> TASK OBJECTIVE: Across these entries, work out how many lines carry the string "size", and give only that number.

> WORKING DATA:
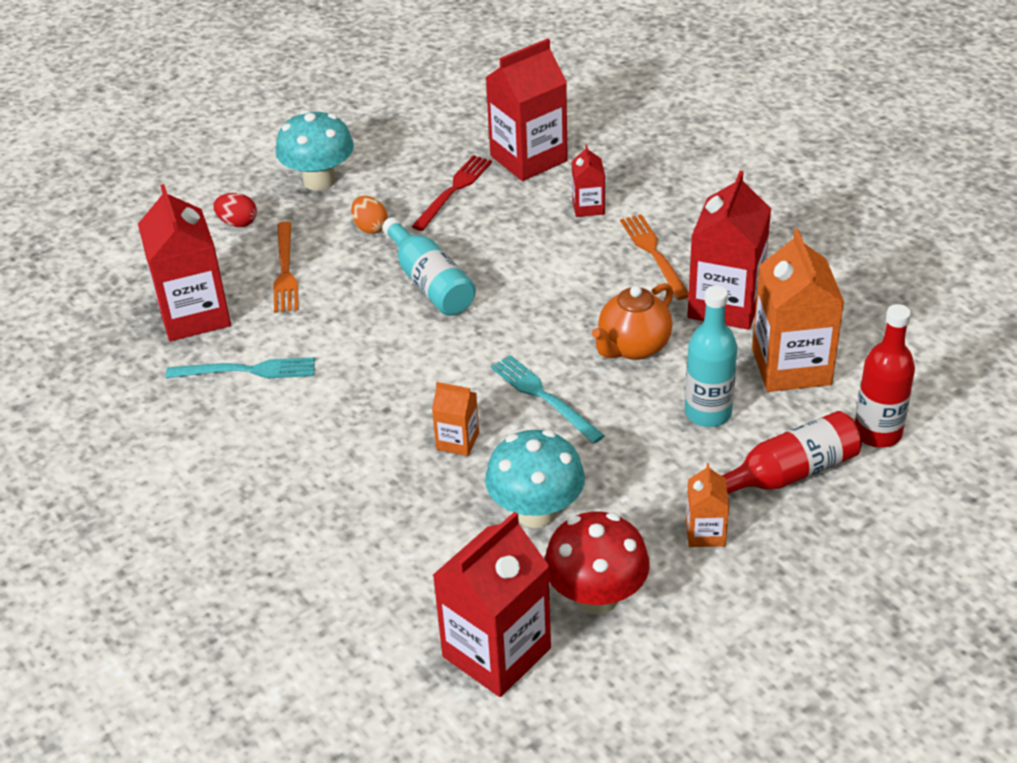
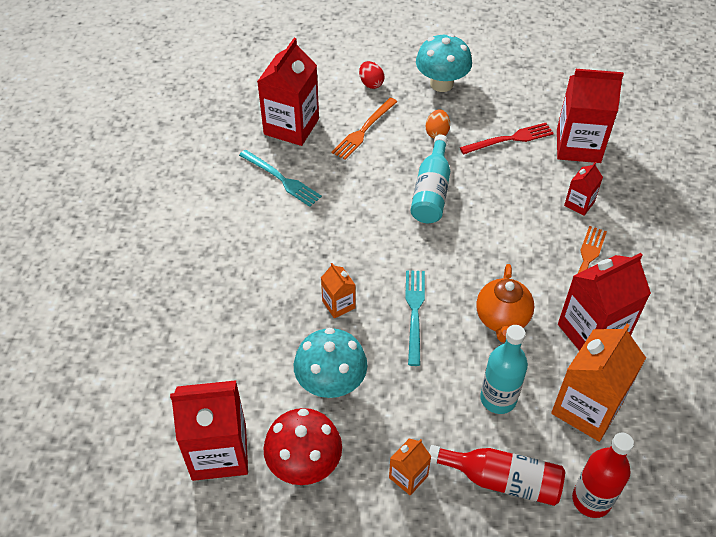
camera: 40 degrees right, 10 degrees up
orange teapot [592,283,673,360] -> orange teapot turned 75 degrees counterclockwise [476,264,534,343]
==
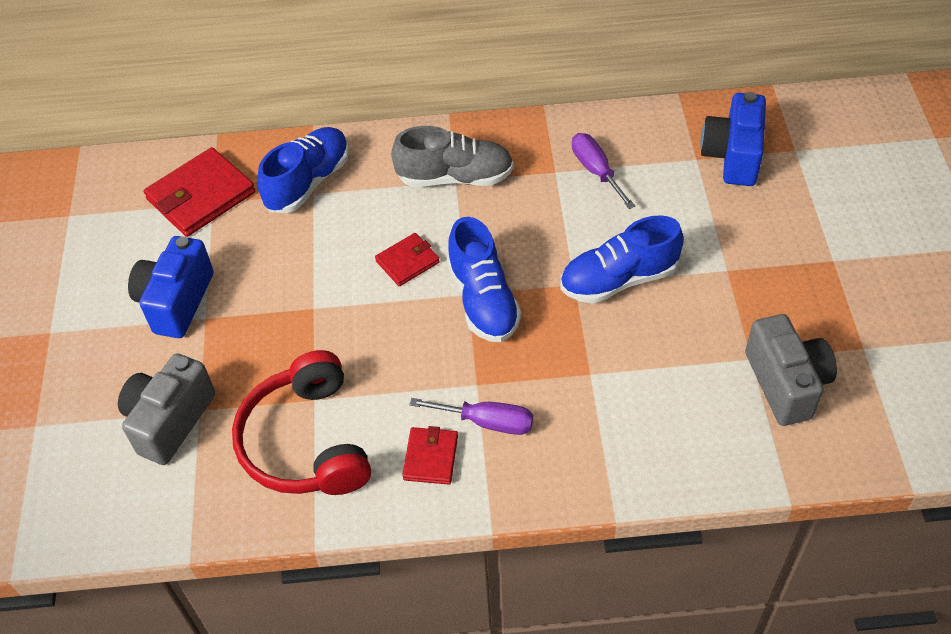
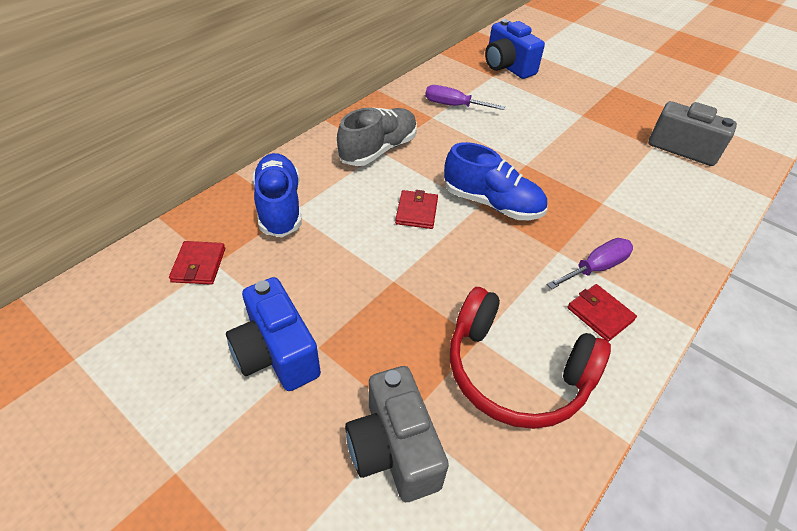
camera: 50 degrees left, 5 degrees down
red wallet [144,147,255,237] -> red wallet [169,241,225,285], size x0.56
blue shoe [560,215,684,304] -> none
---
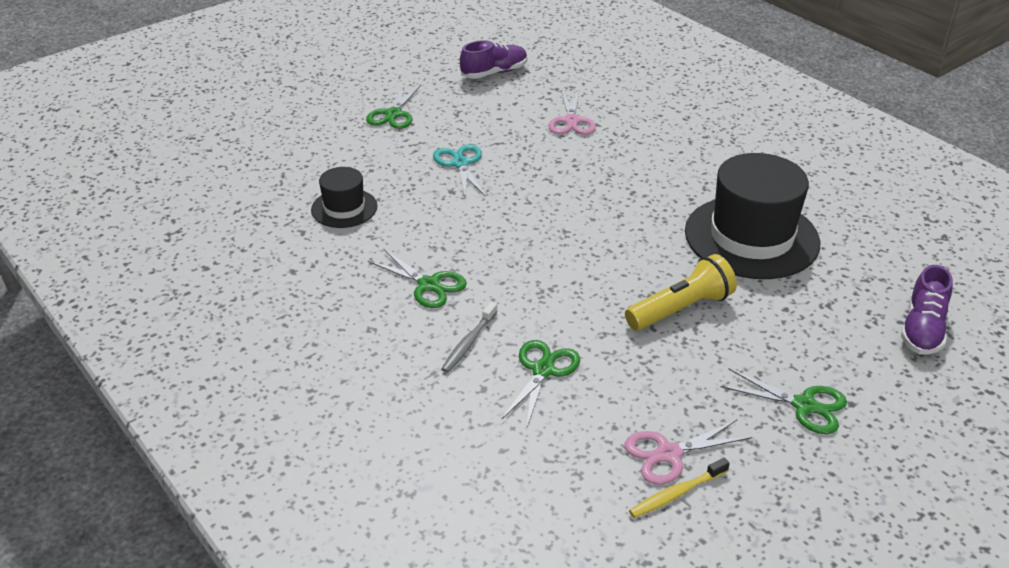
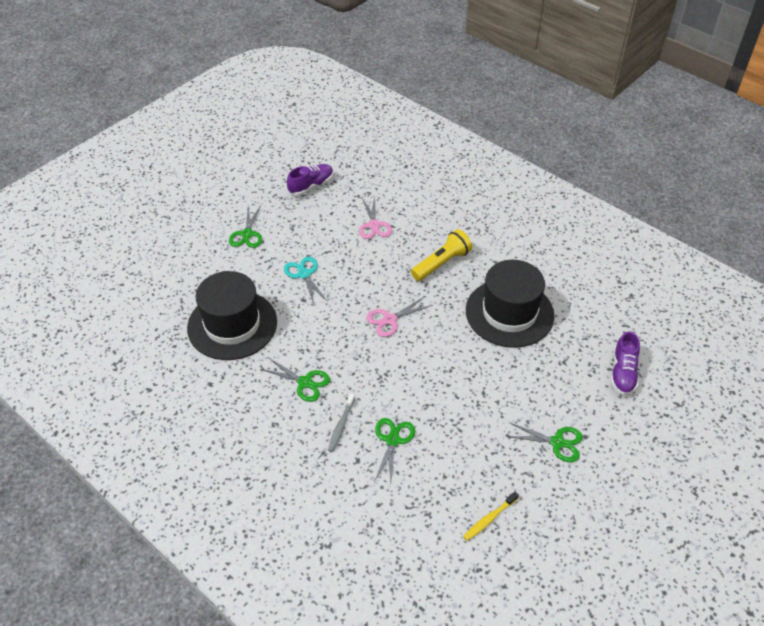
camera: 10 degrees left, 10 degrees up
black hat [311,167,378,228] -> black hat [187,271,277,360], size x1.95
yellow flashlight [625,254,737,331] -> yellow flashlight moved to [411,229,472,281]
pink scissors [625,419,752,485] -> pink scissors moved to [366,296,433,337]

> TASK RESPONSE: 2